→ **Exercise goal**
For this exercise, output the entries below exactly from the line that holds "pink circle: (48, 53) -> (60, 45), moved" to the line that holds "orange hexagon: (59, 75) -> (60, 71), moved", both ends included. No pictures belong in the copy.

→ **Dataset extract**
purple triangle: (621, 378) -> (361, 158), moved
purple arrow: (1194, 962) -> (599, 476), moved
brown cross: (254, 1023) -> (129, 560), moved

--

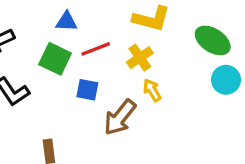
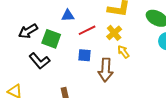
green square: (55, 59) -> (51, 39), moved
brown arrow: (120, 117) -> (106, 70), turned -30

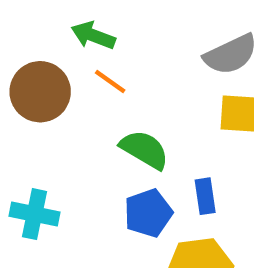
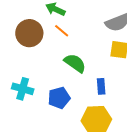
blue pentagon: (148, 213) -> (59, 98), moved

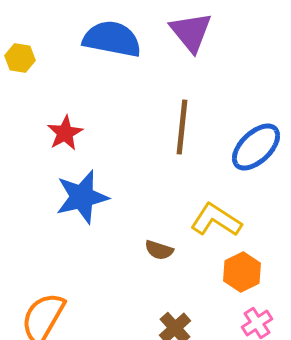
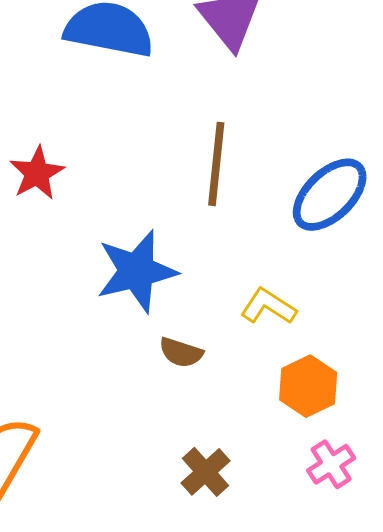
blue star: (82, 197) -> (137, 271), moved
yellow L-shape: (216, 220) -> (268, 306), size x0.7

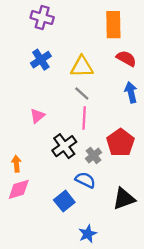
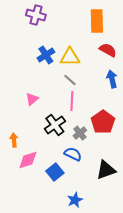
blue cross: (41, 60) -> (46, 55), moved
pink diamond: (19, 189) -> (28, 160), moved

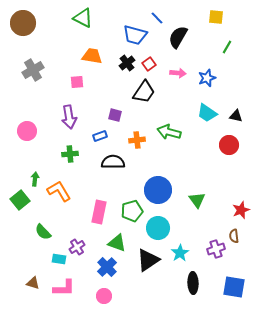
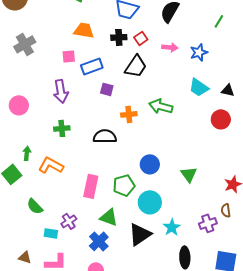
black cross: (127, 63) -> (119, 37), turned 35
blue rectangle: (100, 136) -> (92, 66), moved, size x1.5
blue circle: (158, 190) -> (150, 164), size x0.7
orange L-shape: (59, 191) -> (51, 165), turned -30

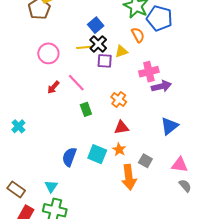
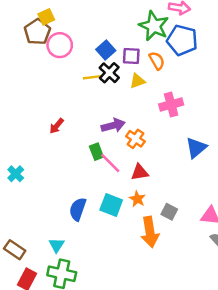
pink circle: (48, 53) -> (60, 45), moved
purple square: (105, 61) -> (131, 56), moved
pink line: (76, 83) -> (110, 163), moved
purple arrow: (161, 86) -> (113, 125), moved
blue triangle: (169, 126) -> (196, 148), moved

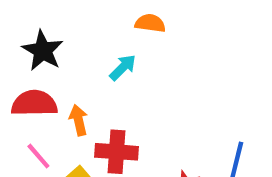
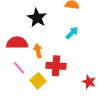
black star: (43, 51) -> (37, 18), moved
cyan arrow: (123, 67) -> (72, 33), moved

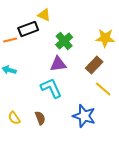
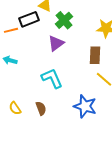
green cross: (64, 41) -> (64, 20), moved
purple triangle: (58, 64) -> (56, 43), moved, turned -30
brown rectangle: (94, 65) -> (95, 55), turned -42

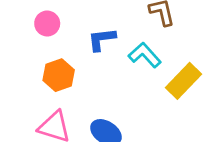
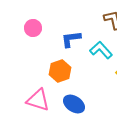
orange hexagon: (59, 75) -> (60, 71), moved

* * *

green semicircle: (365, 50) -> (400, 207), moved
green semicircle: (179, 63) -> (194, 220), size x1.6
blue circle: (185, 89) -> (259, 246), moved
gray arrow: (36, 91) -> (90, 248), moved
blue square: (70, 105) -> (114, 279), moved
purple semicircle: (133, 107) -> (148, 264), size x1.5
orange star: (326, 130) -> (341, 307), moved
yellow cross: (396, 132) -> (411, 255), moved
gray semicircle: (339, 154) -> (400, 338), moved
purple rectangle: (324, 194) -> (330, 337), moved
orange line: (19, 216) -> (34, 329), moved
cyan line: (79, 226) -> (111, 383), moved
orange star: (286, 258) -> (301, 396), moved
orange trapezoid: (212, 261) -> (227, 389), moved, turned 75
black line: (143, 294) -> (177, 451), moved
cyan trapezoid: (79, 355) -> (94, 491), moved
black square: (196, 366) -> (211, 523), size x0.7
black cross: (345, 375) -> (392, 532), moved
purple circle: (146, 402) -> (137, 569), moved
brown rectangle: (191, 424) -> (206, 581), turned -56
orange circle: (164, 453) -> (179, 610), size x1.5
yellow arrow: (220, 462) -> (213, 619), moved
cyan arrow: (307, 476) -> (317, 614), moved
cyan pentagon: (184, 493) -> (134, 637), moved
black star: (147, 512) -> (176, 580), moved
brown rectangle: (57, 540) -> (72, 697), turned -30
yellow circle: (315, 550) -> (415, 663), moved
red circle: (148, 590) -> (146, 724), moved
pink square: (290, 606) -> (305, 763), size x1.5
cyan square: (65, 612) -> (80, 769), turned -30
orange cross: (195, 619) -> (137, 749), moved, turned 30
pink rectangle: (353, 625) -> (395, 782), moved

→ **Result of the task**
pink circle: (48, 53) -> (60, 45), moved
purple square: (105, 61) -> (131, 56), moved
pink line: (76, 83) -> (110, 163), moved
purple arrow: (161, 86) -> (113, 125), moved
blue triangle: (169, 126) -> (196, 148), moved

black star: (43, 51) -> (37, 18), moved
cyan arrow: (123, 67) -> (72, 33), moved

green cross: (64, 41) -> (64, 20), moved
purple triangle: (58, 64) -> (56, 43), moved, turned -30
brown rectangle: (94, 65) -> (95, 55), turned -42

orange hexagon: (59, 75) -> (60, 71), moved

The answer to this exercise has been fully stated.